Problem requirements => Please reproduce the whole listing without altering anything.

%%

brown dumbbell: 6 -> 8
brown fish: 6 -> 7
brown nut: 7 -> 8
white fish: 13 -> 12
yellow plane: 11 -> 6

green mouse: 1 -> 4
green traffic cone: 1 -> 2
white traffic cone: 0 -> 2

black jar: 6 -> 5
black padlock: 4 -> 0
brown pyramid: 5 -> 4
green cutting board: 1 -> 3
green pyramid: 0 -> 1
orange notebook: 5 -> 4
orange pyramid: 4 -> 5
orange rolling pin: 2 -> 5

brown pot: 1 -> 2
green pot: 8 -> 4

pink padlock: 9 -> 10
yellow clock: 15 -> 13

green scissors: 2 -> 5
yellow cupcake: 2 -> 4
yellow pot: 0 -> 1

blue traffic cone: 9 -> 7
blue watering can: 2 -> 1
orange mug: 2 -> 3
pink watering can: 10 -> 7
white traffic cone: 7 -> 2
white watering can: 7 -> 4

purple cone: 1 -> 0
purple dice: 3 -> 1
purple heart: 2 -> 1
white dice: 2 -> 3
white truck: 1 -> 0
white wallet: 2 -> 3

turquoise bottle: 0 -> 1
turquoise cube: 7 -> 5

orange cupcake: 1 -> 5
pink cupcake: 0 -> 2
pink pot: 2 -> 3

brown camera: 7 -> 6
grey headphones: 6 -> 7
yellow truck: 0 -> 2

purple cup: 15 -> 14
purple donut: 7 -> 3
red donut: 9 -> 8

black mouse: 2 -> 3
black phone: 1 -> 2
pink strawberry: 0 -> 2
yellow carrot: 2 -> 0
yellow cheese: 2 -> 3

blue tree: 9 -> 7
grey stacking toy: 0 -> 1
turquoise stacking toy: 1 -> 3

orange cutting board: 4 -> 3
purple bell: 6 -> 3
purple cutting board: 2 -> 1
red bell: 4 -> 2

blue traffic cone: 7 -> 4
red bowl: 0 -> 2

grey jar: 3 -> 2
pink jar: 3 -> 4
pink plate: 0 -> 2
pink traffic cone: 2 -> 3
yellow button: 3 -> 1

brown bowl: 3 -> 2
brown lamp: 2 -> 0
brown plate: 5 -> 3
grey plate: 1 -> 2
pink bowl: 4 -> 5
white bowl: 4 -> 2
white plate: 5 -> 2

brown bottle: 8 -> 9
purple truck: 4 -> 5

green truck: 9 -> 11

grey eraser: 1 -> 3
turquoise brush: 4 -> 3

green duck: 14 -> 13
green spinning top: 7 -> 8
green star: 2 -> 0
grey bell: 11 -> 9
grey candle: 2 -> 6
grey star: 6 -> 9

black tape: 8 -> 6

%%

Task result =>
brown dumbbell: 6 -> 8
brown fish: 6 -> 7
brown nut: 7 -> 8
white fish: 13 -> 12
yellow plane: 11 -> 6

green mouse: 1 -> 4
green traffic cone: 1 -> 2
white traffic cone: 0 -> 2

black jar: 6 -> 5
black padlock: 4 -> 0
brown pyramid: 5 -> 4
green cutting board: 1 -> 3
green pyramid: 0 -> 1
orange notebook: 5 -> 4
orange pyramid: 4 -> 5
orange rolling pin: 2 -> 5

brown pot: 1 -> 2
green pot: 8 -> 4

pink padlock: 9 -> 10
yellow clock: 15 -> 13

green scissors: 2 -> 5
yellow cupcake: 2 -> 4
yellow pot: 0 -> 1

blue traffic cone: 9 -> 7
blue watering can: 2 -> 1
orange mug: 2 -> 3
pink watering can: 10 -> 7
white traffic cone: 7 -> 2
white watering can: 7 -> 4

purple cone: 1 -> 0
purple dice: 3 -> 1
purple heart: 2 -> 1
white dice: 2 -> 3
white truck: 1 -> 0
white wallet: 2 -> 3

turquoise bottle: 0 -> 1
turquoise cube: 7 -> 5

orange cupcake: 1 -> 5
pink cupcake: 0 -> 2
pink pot: 2 -> 3

brown camera: 7 -> 6
grey headphones: 6 -> 7
yellow truck: 0 -> 2

purple cup: 15 -> 14
purple donut: 7 -> 3
red donut: 9 -> 8

black mouse: 2 -> 3
black phone: 1 -> 2
pink strawberry: 0 -> 2
yellow carrot: 2 -> 0
yellow cheese: 2 -> 3

blue tree: 9 -> 7
grey stacking toy: 0 -> 1
turquoise stacking toy: 1 -> 3

orange cutting board: 4 -> 3
purple bell: 6 -> 3
purple cutting board: 2 -> 1
red bell: 4 -> 2

blue traffic cone: 7 -> 4
red bowl: 0 -> 2

grey jar: 3 -> 2
pink jar: 3 -> 4
pink plate: 0 -> 2
pink traffic cone: 2 -> 3
yellow button: 3 -> 1

brown bowl: 3 -> 2
brown lamp: 2 -> 0
brown plate: 5 -> 3
grey plate: 1 -> 2
pink bowl: 4 -> 5
white bowl: 4 -> 2
white plate: 5 -> 2

brown bottle: 8 -> 9
purple truck: 4 -> 5

green truck: 9 -> 11

grey eraser: 1 -> 3
turquoise brush: 4 -> 3

green duck: 14 -> 13
green spinning top: 7 -> 8
green star: 2 -> 0
grey bell: 11 -> 9
grey candle: 2 -> 6
grey star: 6 -> 9

black tape: 8 -> 6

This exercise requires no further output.